◆ DATA FOR REVIEW:
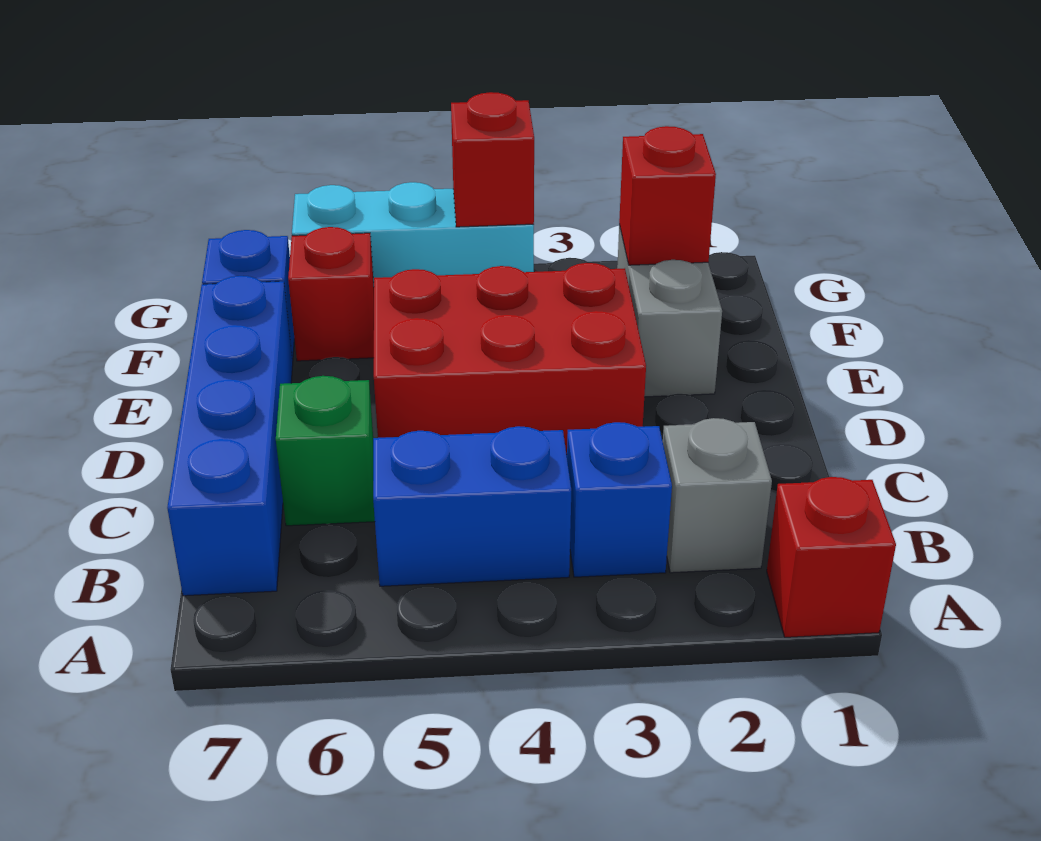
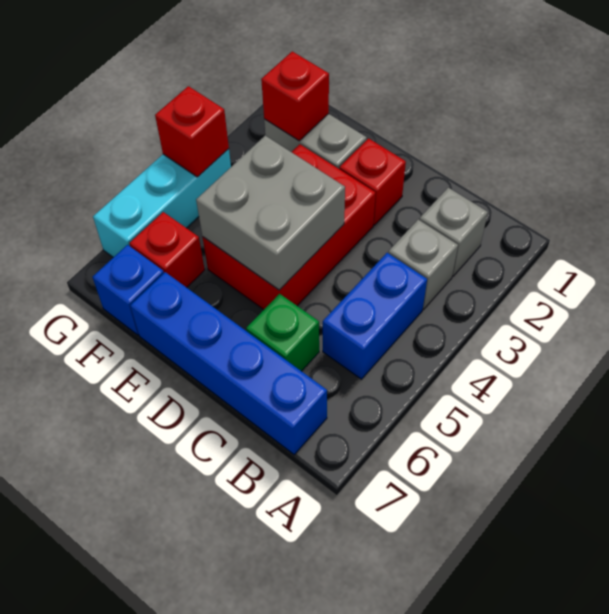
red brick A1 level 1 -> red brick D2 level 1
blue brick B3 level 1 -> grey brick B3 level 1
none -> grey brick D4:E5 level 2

* * *

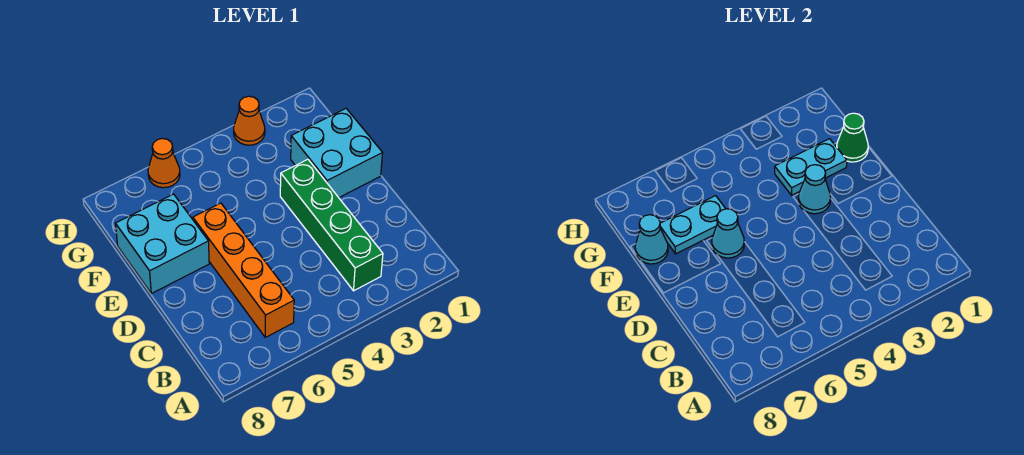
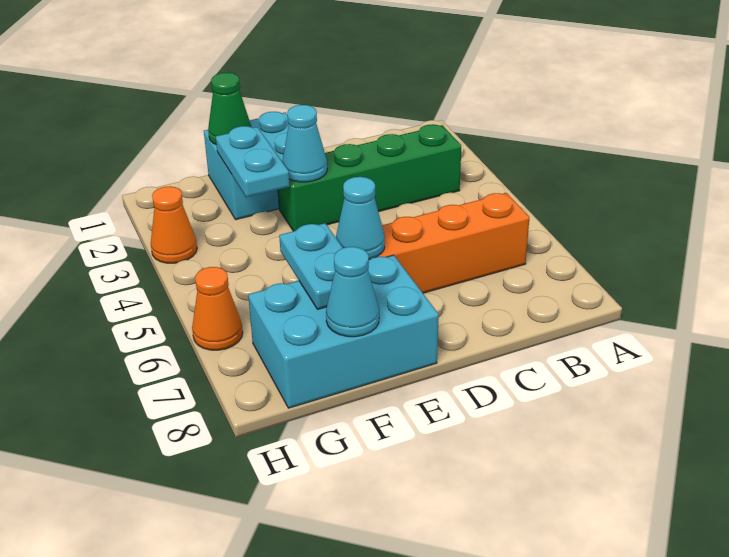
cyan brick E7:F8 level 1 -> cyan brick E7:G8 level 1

◆ WORK REQUEST: Check every line of the listing above for the string "grey", and give the number of lines that have it, nothing more.

◆ OUTPUT OF THE EXERCISE: 2